PROMPT:
The task calls for each line of the records below in which the word "savofu" appears.

___ SUPPLIED RECORDS ___

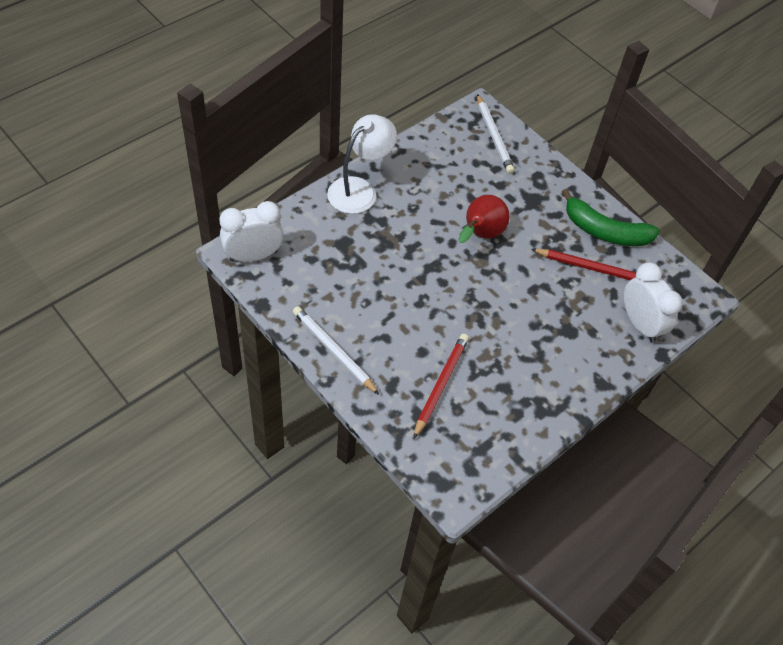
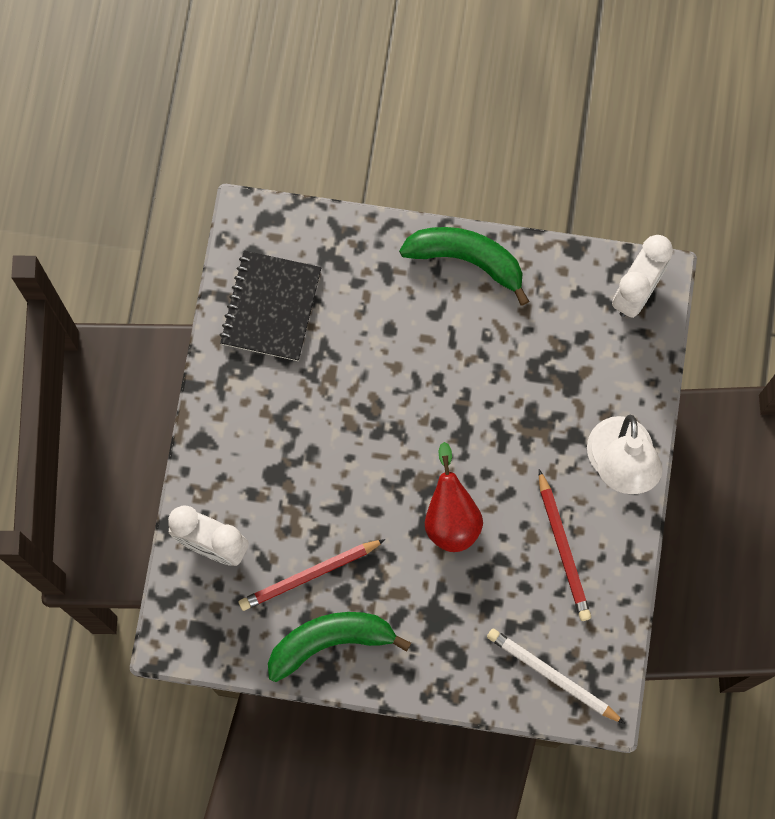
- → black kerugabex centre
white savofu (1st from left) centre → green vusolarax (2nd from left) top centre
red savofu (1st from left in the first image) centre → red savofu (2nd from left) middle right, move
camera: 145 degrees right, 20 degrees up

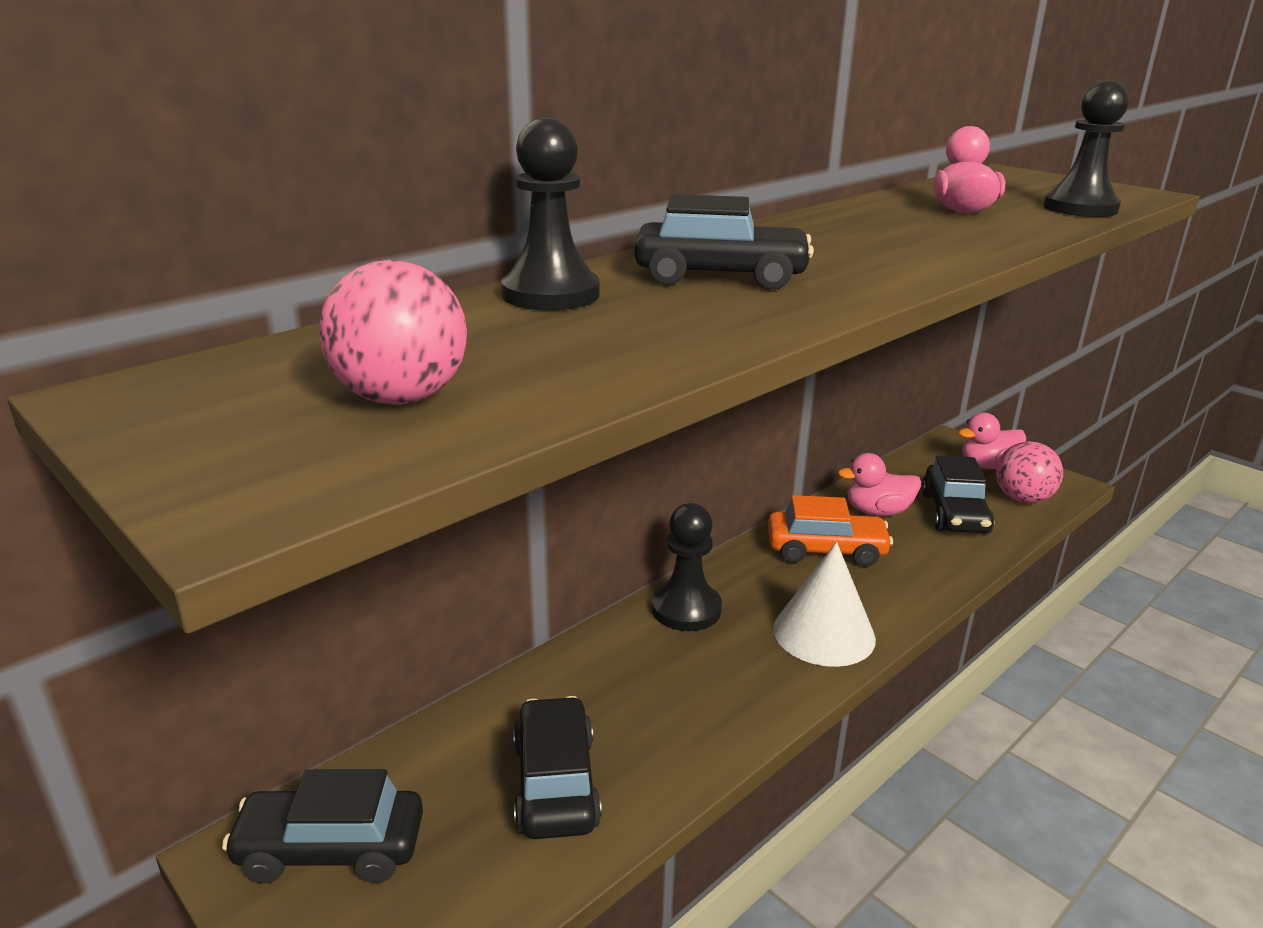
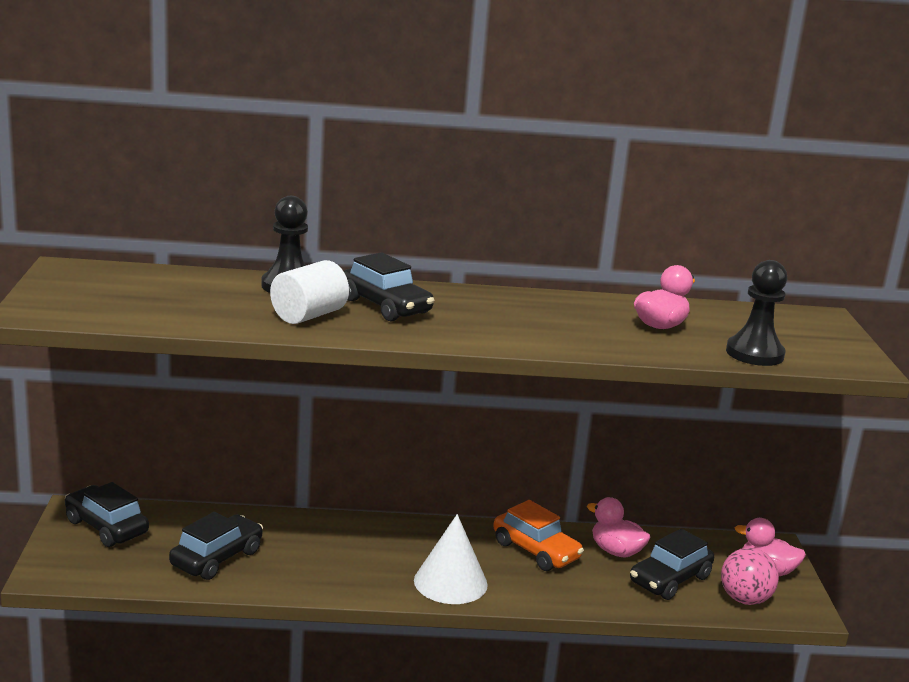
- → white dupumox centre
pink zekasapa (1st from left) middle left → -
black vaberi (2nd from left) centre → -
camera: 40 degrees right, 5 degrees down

___
___ SUPPLIED RECORDS ___

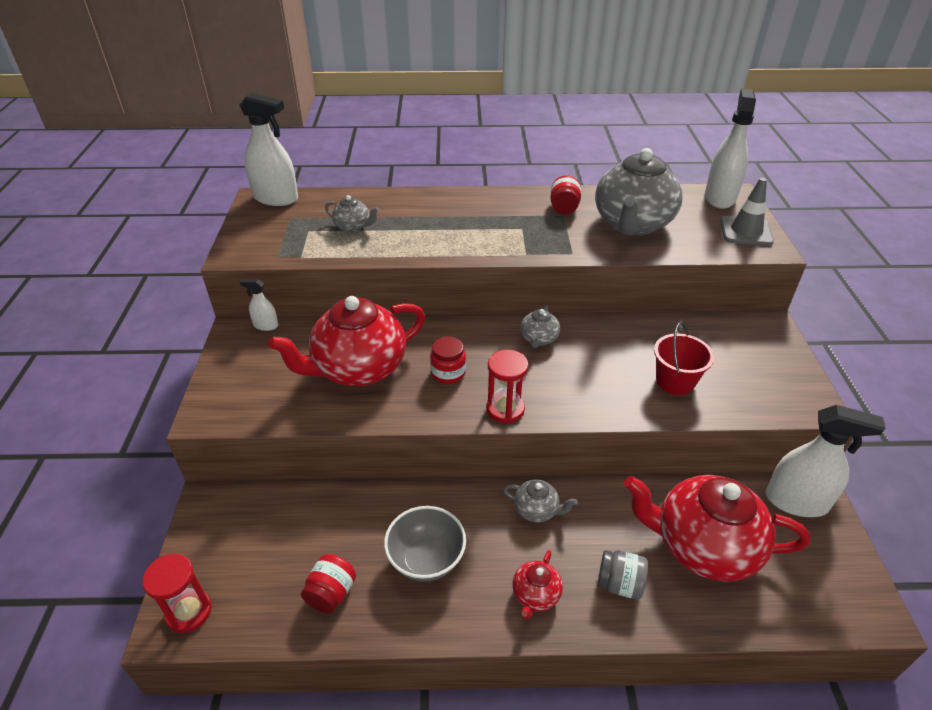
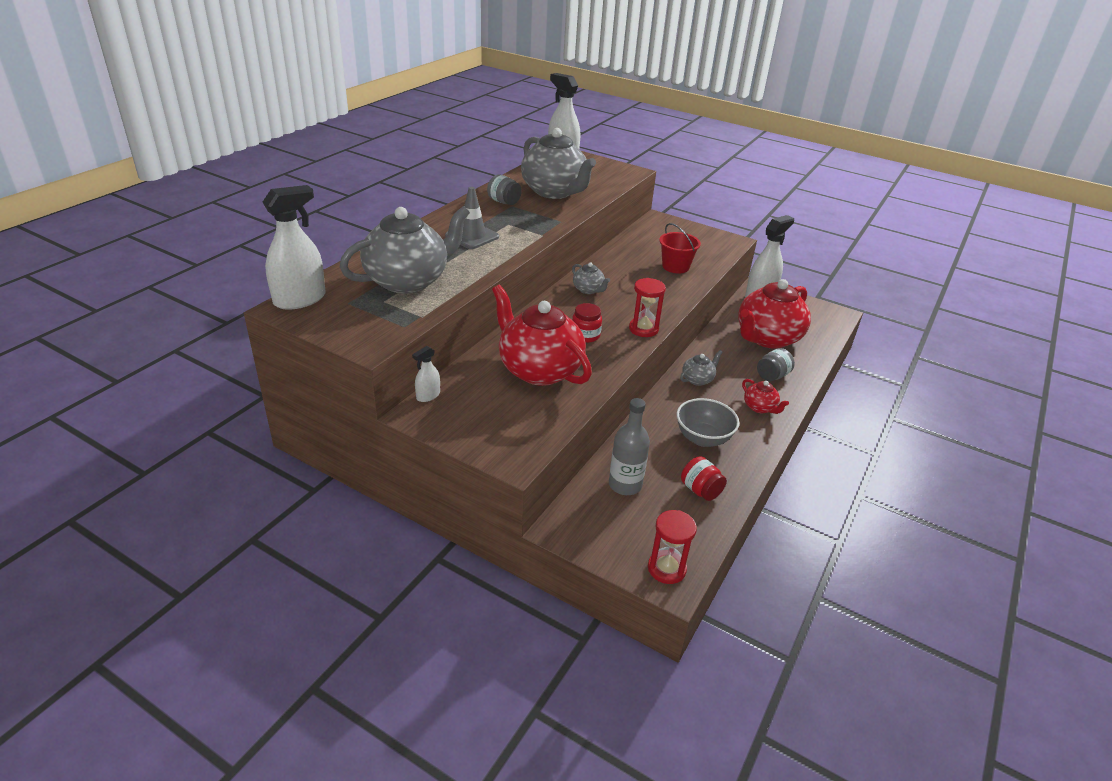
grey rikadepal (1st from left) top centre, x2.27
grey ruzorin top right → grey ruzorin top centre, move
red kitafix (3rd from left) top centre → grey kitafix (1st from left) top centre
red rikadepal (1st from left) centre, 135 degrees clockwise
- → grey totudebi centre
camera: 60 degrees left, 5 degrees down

___

REPLY TO THE TASK:
white savofu (1st from left) centre → green vusolarax (2nd from left) top centre
red savofu (1st from left in the first image) centre → red savofu (2nd from left) middle right, move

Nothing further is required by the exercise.